Skip every picture, and copy exactly the lines from the one containing "C14: 4.7uF (GND, VSW) -> none" to the end of the data.
[Data]
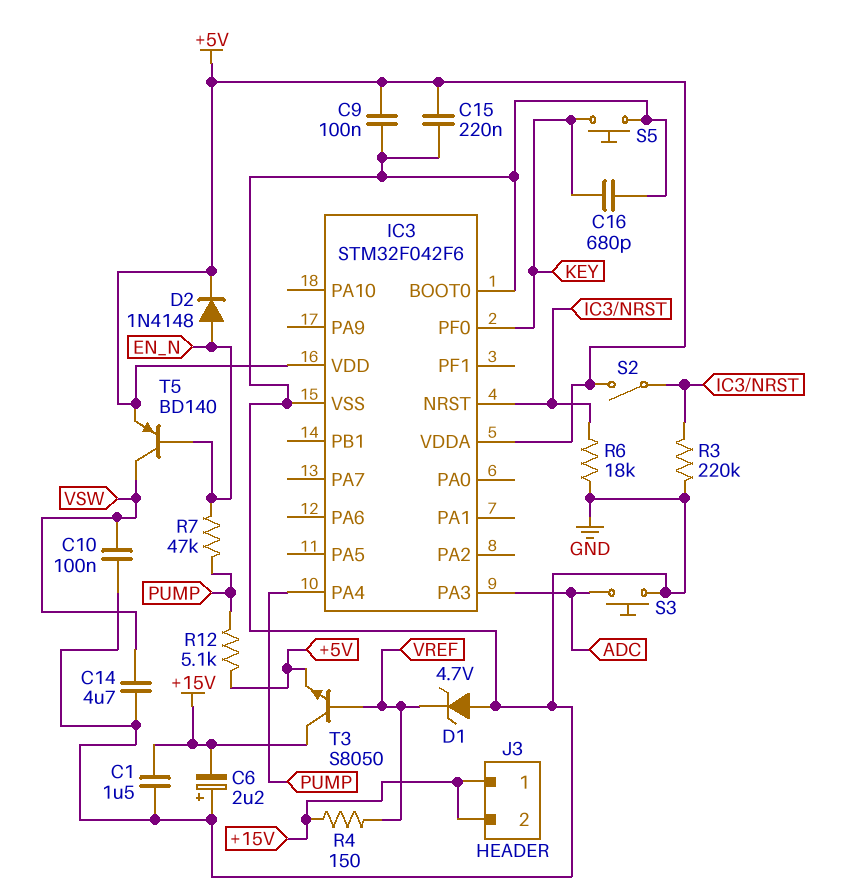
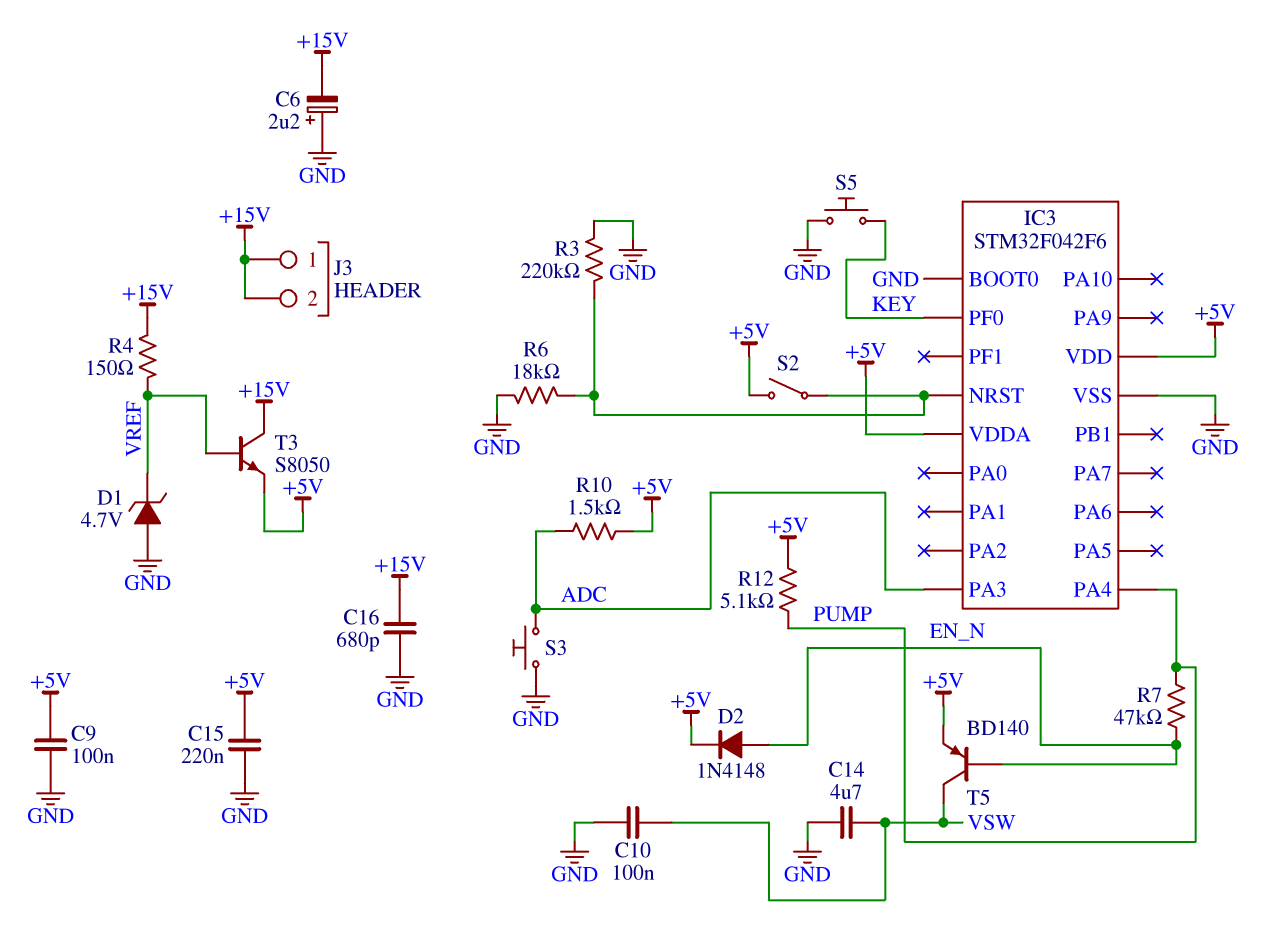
C1: 1.5uF (+15V, GND) -> none
C16: 680pF (GND, KEY) -> 680pF (+15V, GND)
R10: none -> 1.5k (+5V, ADC)

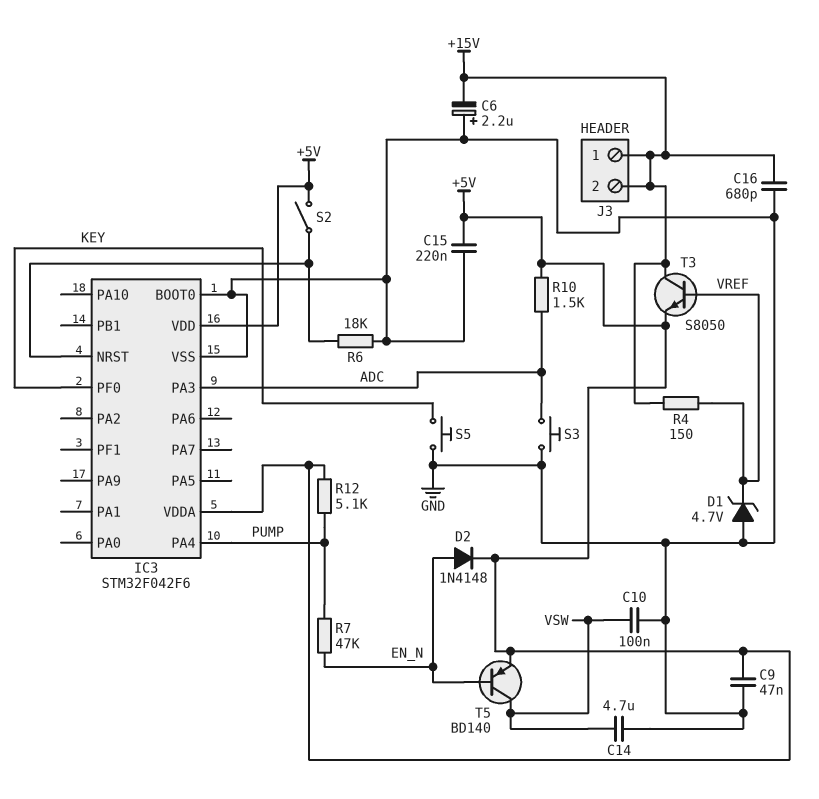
C9: 100nF (+5V, GND) -> 47nF (+5V, GND)
R3: 220k (GND, IC3/NRST) -> none

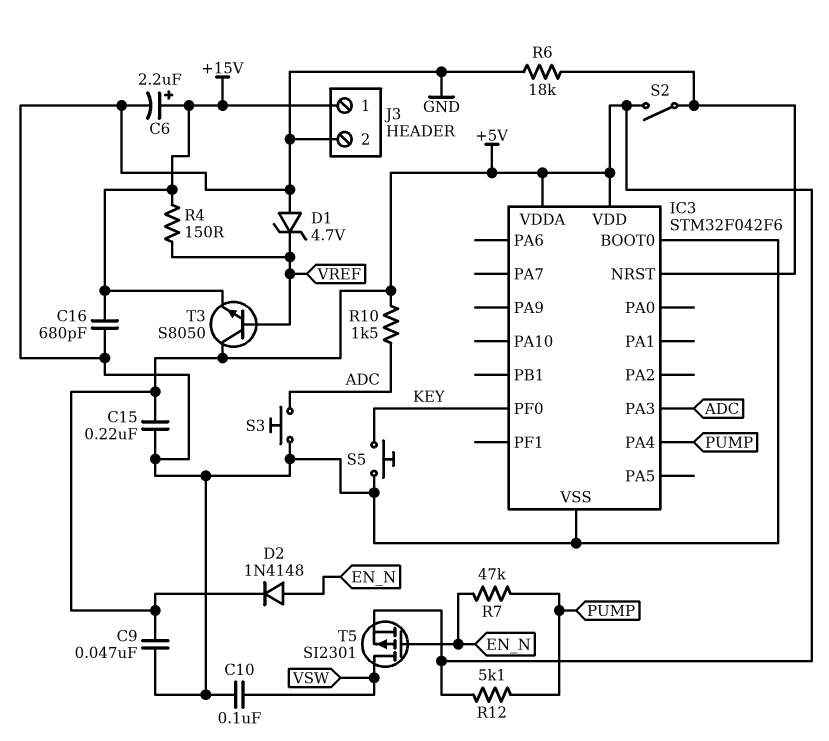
C6: 2.2uF (plus GND, minus +15V) -> 2.2uF (plus +15V, minus GND)
C14: 4.7uF (GND, VSW) -> none
J3 pin 2: +15V -> GND
T3: NPN S8050 (B VREF, C +15V, E +5V) -> NPN S8050 (B VREF, C +5V, E +15V)
T5: PNP BD140 (B EN_N, C VSW, E +5V) -> PMOS SI2301 (G EN_N, D VSW, S +5V)

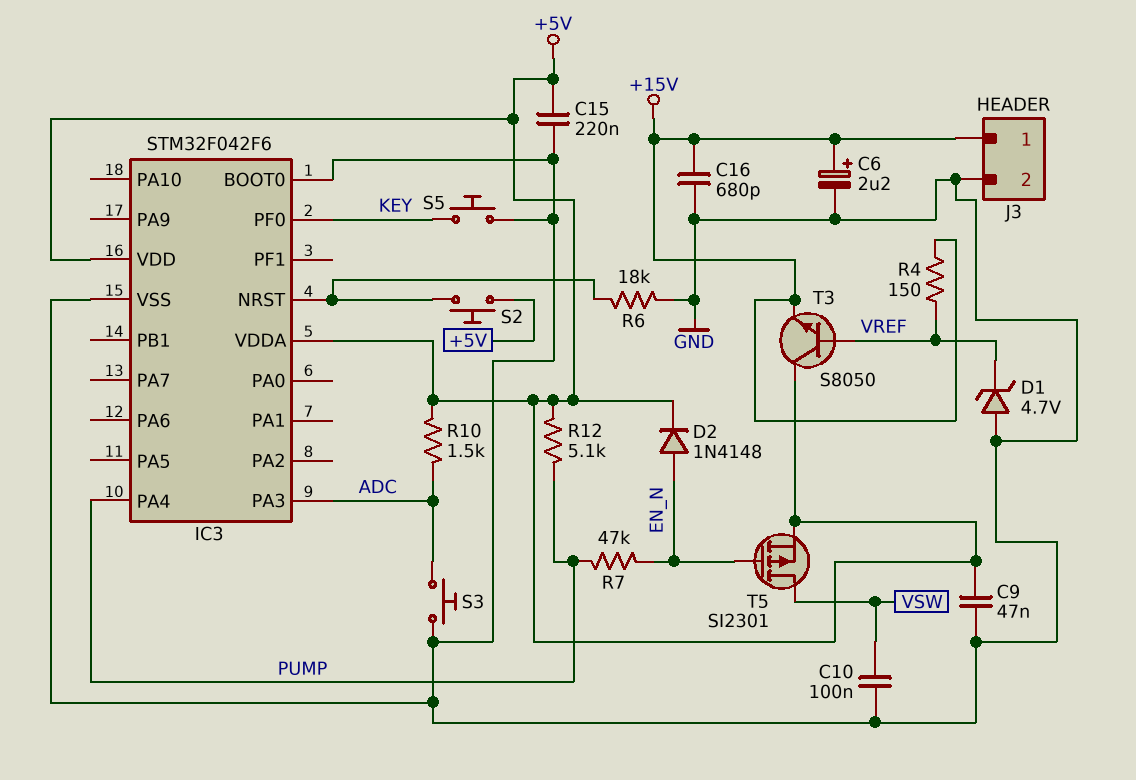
S2: switch (+5V, IC3/NRST) -> button (+5V, IC3/NRST)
[/Data]
(Exercise solution):
C14: 4.7uF (GND, VSW) -> none
J3 pin 2: +15V -> GND
T3: NPN S8050 (B VREF, C +15V, E +5V) -> NPN S8050 (B VREF, C +5V, E +15V)
T5: PNP BD140 (B EN_N, C VSW, E +5V) -> PMOS SI2301 (G EN_N, D VSW, S +5V)

S2: switch (+5V, IC3/NRST) -> button (+5V, IC3/NRST)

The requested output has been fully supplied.